What the exercise asks |
Reproduce word for word, from the entries below, the line with "C108: 1nF (SRC, VB) -> 1nF (GND, VB)", the line with "V101: AC 24V (GND, SRC) -> none", and every line between them, and nothing more.

Task input |
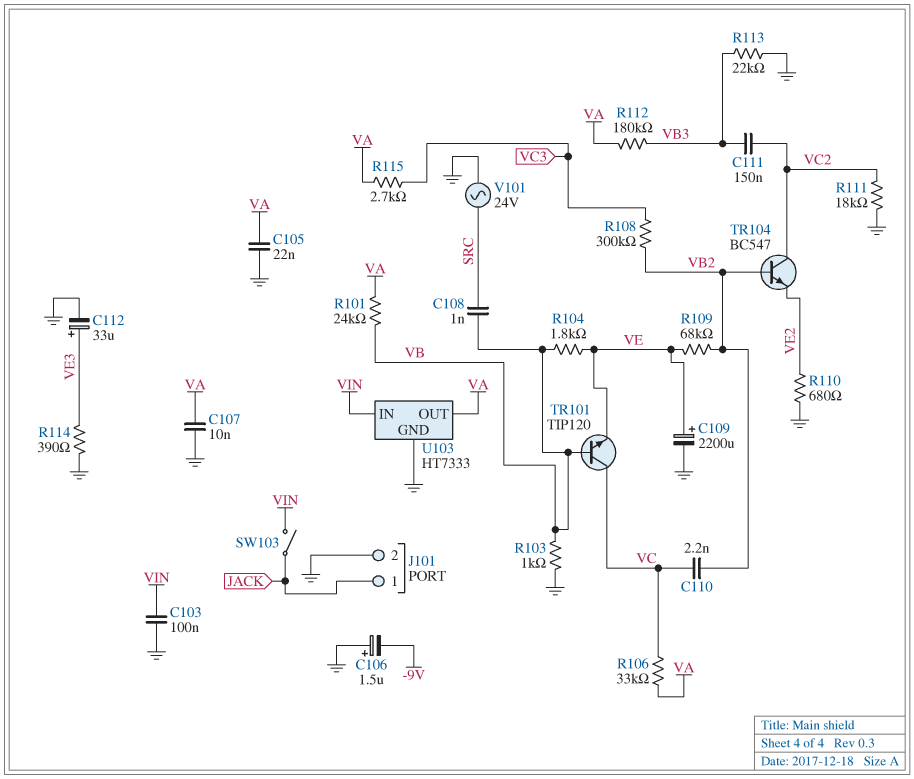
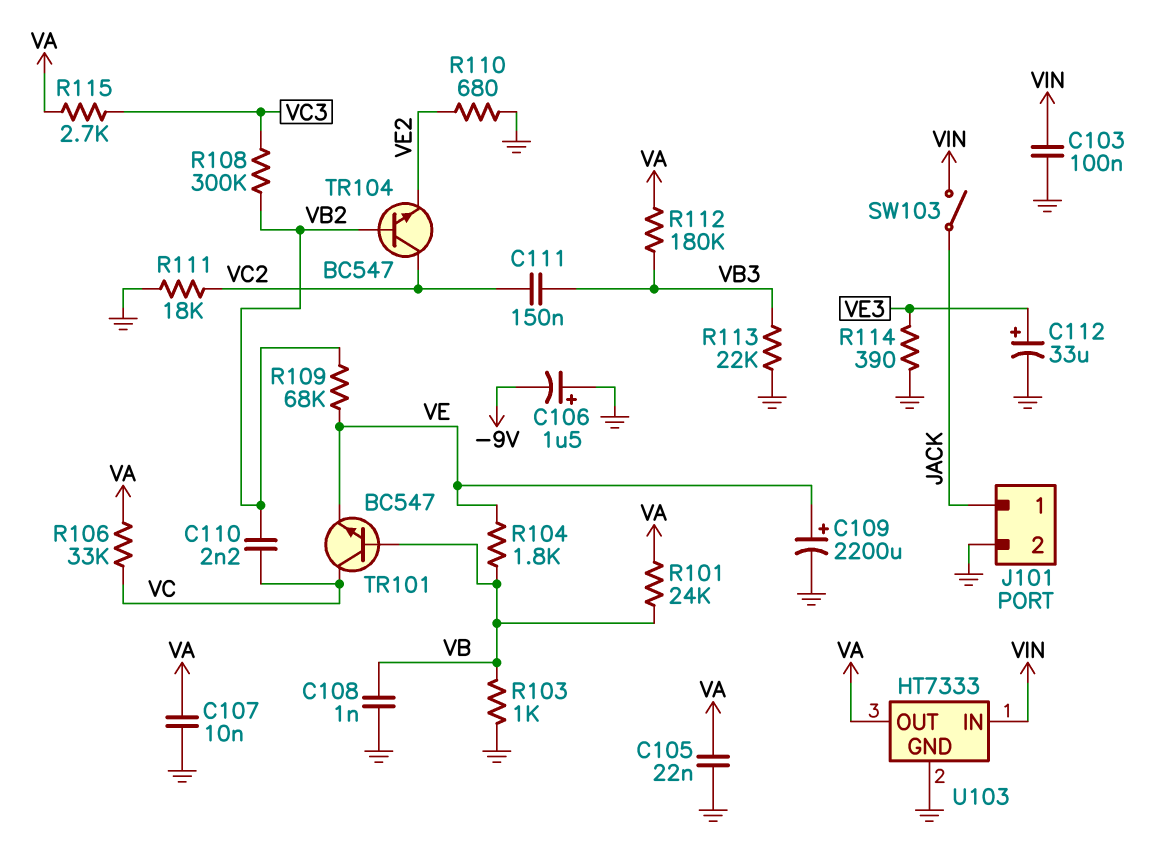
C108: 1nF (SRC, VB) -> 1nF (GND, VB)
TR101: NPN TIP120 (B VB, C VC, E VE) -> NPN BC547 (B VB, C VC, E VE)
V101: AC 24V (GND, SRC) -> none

* * *

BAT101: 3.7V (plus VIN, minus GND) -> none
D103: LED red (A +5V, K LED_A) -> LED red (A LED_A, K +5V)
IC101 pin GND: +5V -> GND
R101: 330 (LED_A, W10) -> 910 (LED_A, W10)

Solution for this task |
C108: 1nF (SRC, VB) -> 1nF (GND, VB)
TR101: NPN TIP120 (B VB, C VC, E VE) -> NPN BC547 (B VB, C VC, E VE)
V101: AC 24V (GND, SRC) -> none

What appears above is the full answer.